== About this task ==
Every line below that carries the word "cheese" needs to be copied.

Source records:
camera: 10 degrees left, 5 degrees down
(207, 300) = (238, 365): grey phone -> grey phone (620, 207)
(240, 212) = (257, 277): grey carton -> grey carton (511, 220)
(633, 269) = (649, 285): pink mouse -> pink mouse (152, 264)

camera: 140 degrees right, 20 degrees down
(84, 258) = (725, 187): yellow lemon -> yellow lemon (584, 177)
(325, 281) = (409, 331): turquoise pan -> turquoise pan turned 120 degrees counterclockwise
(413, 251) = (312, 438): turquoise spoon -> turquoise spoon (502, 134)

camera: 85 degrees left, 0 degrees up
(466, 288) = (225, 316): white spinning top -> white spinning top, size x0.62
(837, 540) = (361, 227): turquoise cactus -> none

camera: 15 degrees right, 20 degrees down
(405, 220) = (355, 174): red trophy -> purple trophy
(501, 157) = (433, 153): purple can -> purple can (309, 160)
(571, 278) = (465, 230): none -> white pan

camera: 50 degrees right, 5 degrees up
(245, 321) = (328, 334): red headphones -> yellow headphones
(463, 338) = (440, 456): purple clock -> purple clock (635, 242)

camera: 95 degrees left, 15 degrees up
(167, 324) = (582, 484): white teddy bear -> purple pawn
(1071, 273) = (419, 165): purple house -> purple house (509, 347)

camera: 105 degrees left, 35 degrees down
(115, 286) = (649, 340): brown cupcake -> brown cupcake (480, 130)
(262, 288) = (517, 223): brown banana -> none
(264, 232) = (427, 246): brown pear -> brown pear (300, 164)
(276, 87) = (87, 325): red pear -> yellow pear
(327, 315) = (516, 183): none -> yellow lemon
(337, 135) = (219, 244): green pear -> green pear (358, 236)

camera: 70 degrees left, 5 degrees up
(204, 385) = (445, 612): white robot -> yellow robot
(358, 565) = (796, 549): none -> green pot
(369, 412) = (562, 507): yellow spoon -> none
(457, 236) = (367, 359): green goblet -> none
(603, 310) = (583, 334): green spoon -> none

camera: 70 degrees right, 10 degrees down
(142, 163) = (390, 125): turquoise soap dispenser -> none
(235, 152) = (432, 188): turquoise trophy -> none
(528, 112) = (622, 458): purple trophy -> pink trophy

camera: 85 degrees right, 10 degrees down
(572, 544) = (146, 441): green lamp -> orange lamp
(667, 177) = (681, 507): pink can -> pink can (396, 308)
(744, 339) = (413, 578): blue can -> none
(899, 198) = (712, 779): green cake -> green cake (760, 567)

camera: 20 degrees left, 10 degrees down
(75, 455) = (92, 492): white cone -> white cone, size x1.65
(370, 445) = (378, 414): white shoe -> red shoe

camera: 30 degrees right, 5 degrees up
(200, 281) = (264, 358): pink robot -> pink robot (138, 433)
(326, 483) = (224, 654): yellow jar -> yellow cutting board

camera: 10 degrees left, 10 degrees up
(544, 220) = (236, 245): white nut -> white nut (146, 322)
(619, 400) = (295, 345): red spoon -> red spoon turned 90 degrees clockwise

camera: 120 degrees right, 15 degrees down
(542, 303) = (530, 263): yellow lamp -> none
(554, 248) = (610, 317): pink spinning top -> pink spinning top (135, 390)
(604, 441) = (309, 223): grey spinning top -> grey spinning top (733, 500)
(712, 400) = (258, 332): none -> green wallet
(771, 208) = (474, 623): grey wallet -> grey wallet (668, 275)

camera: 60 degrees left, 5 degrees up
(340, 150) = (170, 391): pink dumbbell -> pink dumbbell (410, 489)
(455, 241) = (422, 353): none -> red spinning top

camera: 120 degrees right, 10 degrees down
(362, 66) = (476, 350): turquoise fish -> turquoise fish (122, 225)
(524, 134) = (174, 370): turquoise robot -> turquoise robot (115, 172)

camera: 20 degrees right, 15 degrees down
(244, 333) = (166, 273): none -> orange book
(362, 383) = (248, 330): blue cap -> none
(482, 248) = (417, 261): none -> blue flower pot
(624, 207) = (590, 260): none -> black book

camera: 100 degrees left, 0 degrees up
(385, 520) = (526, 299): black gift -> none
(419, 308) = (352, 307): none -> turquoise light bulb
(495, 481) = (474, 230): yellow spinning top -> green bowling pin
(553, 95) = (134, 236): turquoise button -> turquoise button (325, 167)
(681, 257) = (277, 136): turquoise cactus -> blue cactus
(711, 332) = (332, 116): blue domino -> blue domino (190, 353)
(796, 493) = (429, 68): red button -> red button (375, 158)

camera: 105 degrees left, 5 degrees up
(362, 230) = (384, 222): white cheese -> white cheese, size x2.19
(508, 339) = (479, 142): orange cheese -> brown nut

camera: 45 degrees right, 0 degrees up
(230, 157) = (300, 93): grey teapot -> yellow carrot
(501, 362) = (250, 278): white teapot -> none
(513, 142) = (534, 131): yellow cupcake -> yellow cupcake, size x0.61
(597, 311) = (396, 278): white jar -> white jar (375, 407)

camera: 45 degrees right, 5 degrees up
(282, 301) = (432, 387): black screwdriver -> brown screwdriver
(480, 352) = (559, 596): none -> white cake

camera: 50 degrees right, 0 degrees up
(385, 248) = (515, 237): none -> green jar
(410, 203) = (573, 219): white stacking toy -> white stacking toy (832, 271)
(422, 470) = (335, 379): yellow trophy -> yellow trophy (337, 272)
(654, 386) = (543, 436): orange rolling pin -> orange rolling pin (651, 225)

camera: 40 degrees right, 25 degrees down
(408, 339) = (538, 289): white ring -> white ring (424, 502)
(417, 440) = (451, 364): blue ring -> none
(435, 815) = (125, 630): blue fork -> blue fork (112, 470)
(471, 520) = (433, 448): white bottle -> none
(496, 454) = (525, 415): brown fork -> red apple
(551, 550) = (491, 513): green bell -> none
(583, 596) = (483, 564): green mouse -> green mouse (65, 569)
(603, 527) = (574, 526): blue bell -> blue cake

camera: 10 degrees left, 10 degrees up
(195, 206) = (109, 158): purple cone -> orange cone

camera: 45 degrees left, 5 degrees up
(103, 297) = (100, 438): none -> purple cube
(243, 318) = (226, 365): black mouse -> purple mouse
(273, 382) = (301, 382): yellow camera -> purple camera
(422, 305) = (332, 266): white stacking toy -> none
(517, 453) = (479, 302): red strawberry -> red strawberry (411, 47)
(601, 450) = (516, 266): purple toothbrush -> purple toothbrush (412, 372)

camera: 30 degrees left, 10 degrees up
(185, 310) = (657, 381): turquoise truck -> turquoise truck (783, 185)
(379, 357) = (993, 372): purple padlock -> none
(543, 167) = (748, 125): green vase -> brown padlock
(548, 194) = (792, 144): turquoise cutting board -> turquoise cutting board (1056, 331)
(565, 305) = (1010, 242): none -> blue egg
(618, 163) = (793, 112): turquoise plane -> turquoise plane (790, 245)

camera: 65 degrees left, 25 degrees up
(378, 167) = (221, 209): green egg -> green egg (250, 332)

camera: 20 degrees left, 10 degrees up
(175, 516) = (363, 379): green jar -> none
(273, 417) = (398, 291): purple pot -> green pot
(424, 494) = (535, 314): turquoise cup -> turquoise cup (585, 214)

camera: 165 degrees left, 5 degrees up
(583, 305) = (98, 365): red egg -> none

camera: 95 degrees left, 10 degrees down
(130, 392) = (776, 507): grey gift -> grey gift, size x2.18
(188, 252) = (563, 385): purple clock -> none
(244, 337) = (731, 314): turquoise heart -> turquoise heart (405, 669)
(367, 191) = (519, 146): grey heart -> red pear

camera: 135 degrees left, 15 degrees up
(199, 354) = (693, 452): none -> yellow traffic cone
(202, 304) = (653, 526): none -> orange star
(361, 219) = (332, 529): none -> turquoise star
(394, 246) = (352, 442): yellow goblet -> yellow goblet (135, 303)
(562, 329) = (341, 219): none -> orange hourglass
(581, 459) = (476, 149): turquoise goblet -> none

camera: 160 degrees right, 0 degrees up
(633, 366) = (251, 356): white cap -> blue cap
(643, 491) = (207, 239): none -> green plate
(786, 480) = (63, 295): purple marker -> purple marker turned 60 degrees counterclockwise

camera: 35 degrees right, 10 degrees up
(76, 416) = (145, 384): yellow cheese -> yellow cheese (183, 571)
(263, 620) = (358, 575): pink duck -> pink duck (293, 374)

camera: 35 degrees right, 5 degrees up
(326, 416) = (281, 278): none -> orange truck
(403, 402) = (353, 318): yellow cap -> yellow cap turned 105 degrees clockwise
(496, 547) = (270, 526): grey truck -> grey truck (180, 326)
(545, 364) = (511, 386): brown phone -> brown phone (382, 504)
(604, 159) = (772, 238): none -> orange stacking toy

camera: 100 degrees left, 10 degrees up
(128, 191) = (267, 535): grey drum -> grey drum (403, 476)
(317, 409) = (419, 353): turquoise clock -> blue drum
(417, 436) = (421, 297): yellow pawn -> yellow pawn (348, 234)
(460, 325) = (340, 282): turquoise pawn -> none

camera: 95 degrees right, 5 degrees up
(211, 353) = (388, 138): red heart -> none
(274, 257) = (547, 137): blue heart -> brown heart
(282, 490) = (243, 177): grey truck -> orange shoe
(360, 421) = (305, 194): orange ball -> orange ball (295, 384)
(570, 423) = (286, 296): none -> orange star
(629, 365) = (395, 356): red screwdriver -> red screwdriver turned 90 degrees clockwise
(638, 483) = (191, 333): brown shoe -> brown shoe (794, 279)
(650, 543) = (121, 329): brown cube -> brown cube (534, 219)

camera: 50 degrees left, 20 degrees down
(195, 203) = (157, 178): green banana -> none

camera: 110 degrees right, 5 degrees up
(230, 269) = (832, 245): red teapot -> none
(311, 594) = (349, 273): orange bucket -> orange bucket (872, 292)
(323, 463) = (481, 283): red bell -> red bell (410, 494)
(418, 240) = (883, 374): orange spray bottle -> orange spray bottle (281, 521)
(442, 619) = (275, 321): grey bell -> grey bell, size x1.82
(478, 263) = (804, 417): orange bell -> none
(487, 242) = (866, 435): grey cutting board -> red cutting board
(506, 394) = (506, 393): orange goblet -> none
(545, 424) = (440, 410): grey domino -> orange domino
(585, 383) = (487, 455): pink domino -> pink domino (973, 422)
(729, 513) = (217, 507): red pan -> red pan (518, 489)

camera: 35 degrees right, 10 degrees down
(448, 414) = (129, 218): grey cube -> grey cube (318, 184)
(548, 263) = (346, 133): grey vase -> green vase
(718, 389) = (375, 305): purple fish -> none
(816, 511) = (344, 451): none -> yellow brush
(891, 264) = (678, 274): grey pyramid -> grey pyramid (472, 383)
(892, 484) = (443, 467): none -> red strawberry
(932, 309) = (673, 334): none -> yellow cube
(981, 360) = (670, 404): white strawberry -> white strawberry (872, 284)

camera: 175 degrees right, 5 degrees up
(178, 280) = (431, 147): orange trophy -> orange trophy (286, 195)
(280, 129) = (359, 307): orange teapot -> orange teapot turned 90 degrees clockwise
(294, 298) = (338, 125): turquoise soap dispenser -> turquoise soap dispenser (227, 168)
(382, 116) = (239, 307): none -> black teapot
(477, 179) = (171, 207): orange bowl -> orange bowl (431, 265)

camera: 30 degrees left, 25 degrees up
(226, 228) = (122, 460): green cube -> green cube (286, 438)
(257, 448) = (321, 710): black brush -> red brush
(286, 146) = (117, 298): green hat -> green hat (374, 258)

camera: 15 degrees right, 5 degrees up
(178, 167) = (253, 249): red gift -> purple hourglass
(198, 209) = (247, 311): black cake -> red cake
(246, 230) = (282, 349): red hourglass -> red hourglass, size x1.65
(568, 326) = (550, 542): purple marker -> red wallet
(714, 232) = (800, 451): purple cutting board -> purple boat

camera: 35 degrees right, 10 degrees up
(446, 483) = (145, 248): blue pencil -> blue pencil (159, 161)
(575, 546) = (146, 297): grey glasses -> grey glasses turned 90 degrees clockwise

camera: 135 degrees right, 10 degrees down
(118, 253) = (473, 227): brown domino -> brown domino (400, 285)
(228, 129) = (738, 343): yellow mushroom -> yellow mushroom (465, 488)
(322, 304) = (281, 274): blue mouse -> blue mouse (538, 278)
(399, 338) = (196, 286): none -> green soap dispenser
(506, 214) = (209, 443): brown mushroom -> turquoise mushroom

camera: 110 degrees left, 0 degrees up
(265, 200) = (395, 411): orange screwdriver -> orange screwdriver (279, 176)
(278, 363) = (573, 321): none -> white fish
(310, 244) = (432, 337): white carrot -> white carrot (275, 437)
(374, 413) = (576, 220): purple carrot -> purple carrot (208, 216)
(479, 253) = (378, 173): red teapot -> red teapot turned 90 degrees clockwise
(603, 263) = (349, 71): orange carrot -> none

== Problem solution ==
(362, 230) = (384, 222): white cheese -> white cheese, size x2.19
(508, 339) = (479, 142): orange cheese -> brown nut
(76, 416) = (145, 384): yellow cheese -> yellow cheese (183, 571)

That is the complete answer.